Restate the whole listing exactly, leaving nothing out.

___ Records provided ___

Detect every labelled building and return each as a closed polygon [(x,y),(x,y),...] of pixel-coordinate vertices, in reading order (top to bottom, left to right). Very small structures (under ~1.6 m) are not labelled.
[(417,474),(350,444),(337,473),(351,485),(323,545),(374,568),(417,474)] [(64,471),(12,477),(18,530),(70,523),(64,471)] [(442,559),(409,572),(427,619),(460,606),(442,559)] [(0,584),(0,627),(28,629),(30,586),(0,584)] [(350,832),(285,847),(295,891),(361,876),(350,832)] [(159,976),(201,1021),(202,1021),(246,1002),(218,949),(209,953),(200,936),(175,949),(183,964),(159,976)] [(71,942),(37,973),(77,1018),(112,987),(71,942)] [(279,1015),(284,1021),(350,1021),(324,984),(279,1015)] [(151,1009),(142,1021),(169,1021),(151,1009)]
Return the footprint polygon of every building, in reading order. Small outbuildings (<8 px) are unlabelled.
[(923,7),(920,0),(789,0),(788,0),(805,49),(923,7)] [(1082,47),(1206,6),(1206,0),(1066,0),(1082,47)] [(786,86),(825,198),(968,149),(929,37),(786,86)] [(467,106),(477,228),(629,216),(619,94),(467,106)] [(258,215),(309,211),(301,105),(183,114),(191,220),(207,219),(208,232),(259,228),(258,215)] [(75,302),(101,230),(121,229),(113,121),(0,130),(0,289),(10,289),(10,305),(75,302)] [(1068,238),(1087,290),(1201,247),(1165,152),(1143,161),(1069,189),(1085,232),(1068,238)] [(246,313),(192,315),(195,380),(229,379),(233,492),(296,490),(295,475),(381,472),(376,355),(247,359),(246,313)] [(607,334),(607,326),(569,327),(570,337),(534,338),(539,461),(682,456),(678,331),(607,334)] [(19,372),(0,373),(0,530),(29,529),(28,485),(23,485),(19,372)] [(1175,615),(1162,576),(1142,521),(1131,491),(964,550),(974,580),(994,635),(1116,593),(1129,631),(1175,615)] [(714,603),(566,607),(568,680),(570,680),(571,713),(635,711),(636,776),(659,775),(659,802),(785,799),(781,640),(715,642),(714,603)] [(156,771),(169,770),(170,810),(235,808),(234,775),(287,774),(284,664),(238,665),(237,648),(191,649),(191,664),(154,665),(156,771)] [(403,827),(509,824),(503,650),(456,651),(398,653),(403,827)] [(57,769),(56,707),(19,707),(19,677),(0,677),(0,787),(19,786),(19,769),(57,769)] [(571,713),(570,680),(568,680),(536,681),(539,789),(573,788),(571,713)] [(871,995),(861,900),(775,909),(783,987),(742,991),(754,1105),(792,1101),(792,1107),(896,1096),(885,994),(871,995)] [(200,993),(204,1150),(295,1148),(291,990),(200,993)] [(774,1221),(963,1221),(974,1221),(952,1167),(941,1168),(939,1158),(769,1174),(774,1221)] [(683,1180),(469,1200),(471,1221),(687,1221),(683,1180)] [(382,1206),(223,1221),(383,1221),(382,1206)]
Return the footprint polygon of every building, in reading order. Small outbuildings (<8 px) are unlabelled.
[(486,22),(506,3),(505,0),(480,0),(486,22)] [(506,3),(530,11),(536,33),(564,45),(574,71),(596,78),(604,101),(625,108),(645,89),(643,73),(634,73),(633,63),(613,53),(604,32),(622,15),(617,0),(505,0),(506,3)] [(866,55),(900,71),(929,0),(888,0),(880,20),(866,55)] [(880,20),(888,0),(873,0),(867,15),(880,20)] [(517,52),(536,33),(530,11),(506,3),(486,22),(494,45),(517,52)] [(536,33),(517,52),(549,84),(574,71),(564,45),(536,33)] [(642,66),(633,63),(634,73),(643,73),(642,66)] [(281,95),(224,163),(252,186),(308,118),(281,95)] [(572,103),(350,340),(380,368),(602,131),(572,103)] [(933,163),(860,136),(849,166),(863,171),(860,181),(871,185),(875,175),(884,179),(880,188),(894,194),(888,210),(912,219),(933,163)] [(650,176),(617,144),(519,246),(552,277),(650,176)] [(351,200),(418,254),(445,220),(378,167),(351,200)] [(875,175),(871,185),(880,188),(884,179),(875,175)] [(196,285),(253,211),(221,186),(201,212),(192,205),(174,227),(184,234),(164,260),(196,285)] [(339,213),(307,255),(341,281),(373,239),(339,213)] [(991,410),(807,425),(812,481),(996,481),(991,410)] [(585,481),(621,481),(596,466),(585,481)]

___

• _Response_
Detect every labelled building and return each as a closed polygon [(x,y),(x,y),...] of pixel-coordinate vertices, in reading order (top to bottom, left to right). Very small structures (under ~1.6 m) are not labelled.
[(417,474),(350,444),(337,473),(351,485),(323,545),(374,568),(417,474)] [(64,471),(12,477),(18,530),(70,523),(64,471)] [(442,559),(409,572),(427,619),(460,606),(442,559)] [(0,584),(0,627),(28,629),(30,586),(0,584)] [(350,832),(285,847),(295,891),(361,876),(350,832)] [(159,976),(201,1021),(202,1021),(246,1002),(218,949),(209,953),(200,936),(175,949),(183,964),(159,976)] [(71,942),(37,973),(77,1018),(112,987),(71,942)] [(279,1015),(284,1021),(350,1021),(324,984),(279,1015)] [(151,1009),(142,1021),(169,1021),(151,1009)]
Return the footprint polygon of every building, in reading order. Small outbuildings (<8 px) are unlabelled.
[(923,7),(920,0),(789,0),(788,0),(805,49),(923,7)] [(1082,47),(1206,6),(1206,0),(1066,0),(1082,47)] [(786,86),(825,198),(968,149),(929,37),(786,86)] [(467,106),(477,228),(629,216),(619,94),(467,106)] [(258,215),(309,211),(301,105),(183,114),(191,220),(207,219),(208,232),(259,228),(258,215)] [(75,302),(101,230),(121,229),(113,121),(0,130),(0,289),(10,289),(10,305),(75,302)] [(1068,238),(1087,290),(1201,247),(1165,152),(1143,161),(1069,189),(1085,232),(1068,238)] [(246,313),(192,315),(195,380),(229,379),(233,492),(296,490),(295,475),(381,472),(376,355),(247,359),(246,313)] [(607,334),(607,326),(569,327),(570,337),(534,338),(539,461),(682,456),(678,331),(607,334)] [(19,372),(0,373),(0,530),(29,529),(28,485),(23,485),(19,372)] [(1175,615),(1162,576),(1142,521),(1131,491),(964,550),(974,580),(994,635),(1116,593),(1129,631),(1175,615)] [(714,603),(566,607),(568,680),(570,680),(571,713),(635,711),(636,776),(659,775),(659,802),(785,799),(781,640),(715,642),(714,603)] [(156,771),(169,770),(170,810),(235,808),(234,775),(287,774),(284,664),(238,665),(237,648),(191,649),(191,664),(154,665),(156,771)] [(403,827),(509,824),(503,650),(456,651),(398,653),(403,827)] [(57,769),(56,707),(19,707),(19,677),(0,677),(0,787),(19,786),(19,769),(57,769)] [(571,713),(570,680),(568,680),(536,681),(539,789),(573,788),(571,713)] [(871,995),(861,900),(775,909),(783,987),(742,991),(754,1105),(792,1101),(792,1107),(896,1096),(885,994),(871,995)] [(200,993),(204,1150),(295,1148),(291,990),(200,993)] [(774,1221),(963,1221),(974,1221),(952,1167),(941,1168),(939,1158),(769,1174),(774,1221)] [(683,1180),(469,1200),(471,1221),(687,1221),(683,1180)] [(382,1206),(223,1221),(383,1221),(382,1206)]
Return the footprint polygon of every building, in reading order. Small outbuildings (<8 px) are unlabelled.
[(486,22),(506,3),(505,0),(480,0),(486,22)] [(506,3),(530,11),(536,33),(564,45),(574,71),(596,78),(604,101),(625,108),(645,89),(643,73),(634,73),(633,63),(613,53),(604,32),(622,15),(617,0),(505,0),(506,3)] [(866,55),(900,71),(929,0),(888,0),(880,20),(866,55)] [(880,20),(888,0),(873,0),(867,15),(880,20)] [(517,52),(536,33),(530,11),(506,3),(486,22),(494,45),(517,52)] [(536,33),(517,52),(549,84),(574,71),(564,45),(536,33)] [(642,66),(633,63),(634,73),(643,73),(642,66)] [(281,95),(224,163),(252,186),(308,118),(281,95)] [(572,103),(350,340),(380,368),(602,131),(572,103)] [(933,163),(860,136),(849,166),(863,171),(860,181),(871,185),(875,175),(884,179),(880,188),(894,194),(888,210),(912,219),(933,163)] [(650,176),(617,144),(519,246),(552,277),(650,176)] [(351,200),(418,254),(445,220),(378,167),(351,200)] [(875,175),(871,185),(880,188),(884,179),(875,175)] [(196,285),(253,211),(221,186),(201,212),(192,205),(174,227),(184,234),(164,260),(196,285)] [(339,213),(307,255),(341,281),(373,239),(339,213)] [(991,410),(807,425),(812,481),(996,481),(991,410)] [(585,481),(621,481),(596,466),(585,481)]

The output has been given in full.